» **Brief**: Format the text lines of each of the following rows as a JSON list of strings, one string per line, omitting blank lines and leaving out the pictures.

══ Data for processing

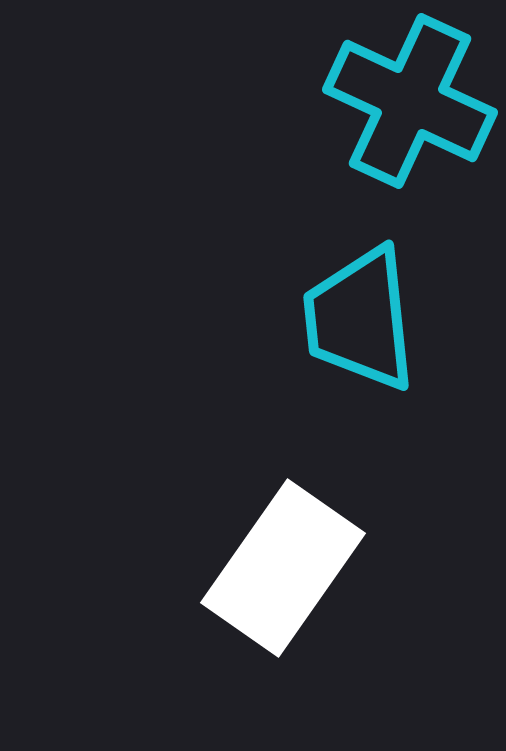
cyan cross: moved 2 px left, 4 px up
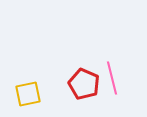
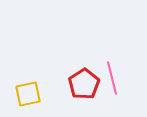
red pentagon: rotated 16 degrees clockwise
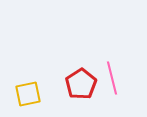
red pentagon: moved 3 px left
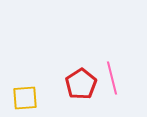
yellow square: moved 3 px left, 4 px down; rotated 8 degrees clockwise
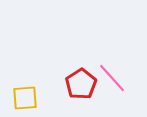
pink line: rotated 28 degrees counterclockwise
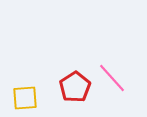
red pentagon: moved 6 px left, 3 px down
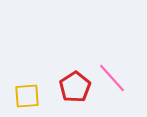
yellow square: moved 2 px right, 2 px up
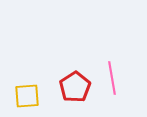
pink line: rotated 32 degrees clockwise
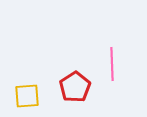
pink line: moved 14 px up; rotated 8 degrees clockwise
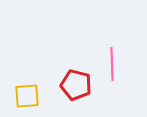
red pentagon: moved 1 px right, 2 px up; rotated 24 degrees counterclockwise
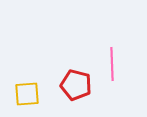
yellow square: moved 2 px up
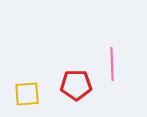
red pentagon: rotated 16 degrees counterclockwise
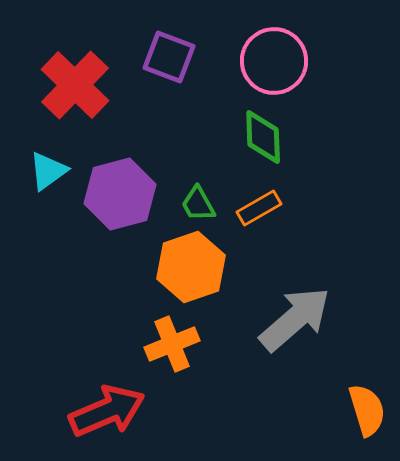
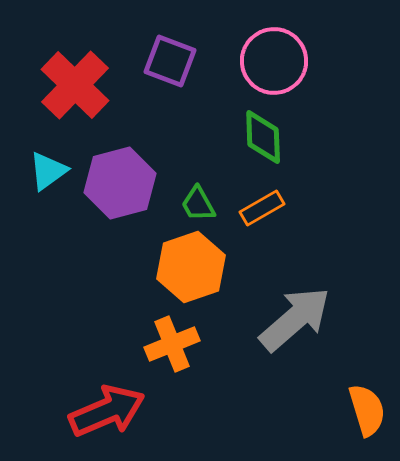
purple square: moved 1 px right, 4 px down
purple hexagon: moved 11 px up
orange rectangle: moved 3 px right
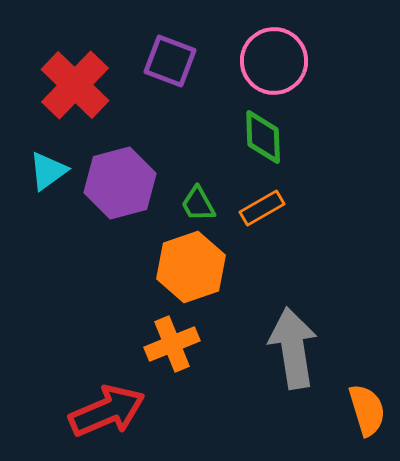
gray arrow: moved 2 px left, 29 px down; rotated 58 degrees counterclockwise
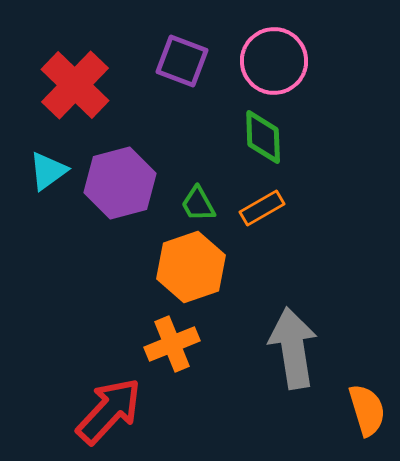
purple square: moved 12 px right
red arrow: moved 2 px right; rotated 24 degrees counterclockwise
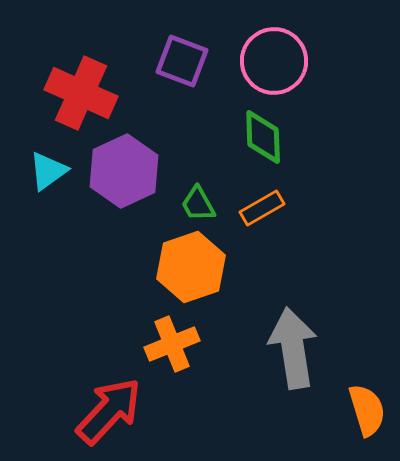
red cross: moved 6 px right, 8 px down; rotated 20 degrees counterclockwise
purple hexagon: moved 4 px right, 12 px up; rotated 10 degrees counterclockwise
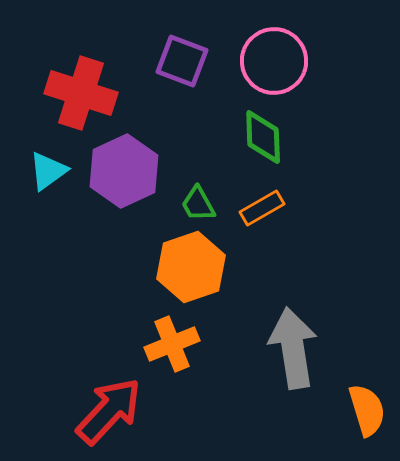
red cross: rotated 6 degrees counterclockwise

════

» **Task output**:
[
  "cyan cross: moved 2 px left, 4 px up",
  "red pentagon: rotated 16 degrees clockwise",
  "red pentagon: moved 3 px left",
  "yellow square: moved 3 px left, 4 px down; rotated 8 degrees clockwise",
  "pink line: rotated 28 degrees counterclockwise",
  "red pentagon: moved 6 px left, 3 px down",
  "yellow square: moved 2 px right, 2 px up",
  "pink line: rotated 32 degrees clockwise",
  "pink line: moved 14 px up; rotated 8 degrees clockwise",
  "red pentagon: moved 1 px right, 2 px up; rotated 24 degrees counterclockwise",
  "yellow square: moved 2 px up",
  "red pentagon: rotated 16 degrees counterclockwise",
  "purple square: moved 1 px right, 4 px down",
  "purple hexagon: moved 11 px up",
  "orange rectangle: moved 3 px right",
  "gray arrow: moved 2 px left, 29 px down; rotated 58 degrees counterclockwise",
  "purple square: moved 12 px right",
  "red arrow: moved 2 px right; rotated 24 degrees counterclockwise",
  "red cross: moved 6 px right, 8 px down; rotated 20 degrees counterclockwise",
  "purple hexagon: moved 4 px right, 12 px up; rotated 10 degrees counterclockwise",
  "red cross: rotated 6 degrees counterclockwise"
]